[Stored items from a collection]
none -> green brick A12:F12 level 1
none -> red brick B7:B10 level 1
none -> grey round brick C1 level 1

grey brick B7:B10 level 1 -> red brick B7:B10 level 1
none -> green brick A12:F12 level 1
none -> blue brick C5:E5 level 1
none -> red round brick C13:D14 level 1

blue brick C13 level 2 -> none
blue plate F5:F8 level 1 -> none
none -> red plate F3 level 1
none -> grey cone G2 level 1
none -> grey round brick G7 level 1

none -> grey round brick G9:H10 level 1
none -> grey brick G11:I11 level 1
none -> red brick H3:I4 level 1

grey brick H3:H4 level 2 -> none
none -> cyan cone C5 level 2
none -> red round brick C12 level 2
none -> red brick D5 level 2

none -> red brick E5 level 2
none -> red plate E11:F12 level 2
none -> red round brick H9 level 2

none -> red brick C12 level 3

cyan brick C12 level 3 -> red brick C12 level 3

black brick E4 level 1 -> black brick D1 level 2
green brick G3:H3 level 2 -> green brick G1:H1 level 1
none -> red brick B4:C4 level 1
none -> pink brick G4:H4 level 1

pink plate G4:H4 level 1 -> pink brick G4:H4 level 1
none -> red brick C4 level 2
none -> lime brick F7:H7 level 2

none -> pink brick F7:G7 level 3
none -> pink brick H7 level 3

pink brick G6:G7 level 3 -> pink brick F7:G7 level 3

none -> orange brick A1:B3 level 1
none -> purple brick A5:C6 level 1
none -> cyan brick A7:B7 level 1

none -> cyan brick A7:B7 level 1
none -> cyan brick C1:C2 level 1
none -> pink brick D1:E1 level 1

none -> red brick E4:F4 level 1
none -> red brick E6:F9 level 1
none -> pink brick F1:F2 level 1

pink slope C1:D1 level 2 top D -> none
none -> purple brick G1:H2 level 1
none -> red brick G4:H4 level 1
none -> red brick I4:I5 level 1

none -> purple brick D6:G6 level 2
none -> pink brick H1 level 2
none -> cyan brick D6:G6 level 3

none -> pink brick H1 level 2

TASK INSTRUCTIONS - Where a line in the records above contains "pink", include it in the count, and give only that number.

SOLUTION BELOW - 10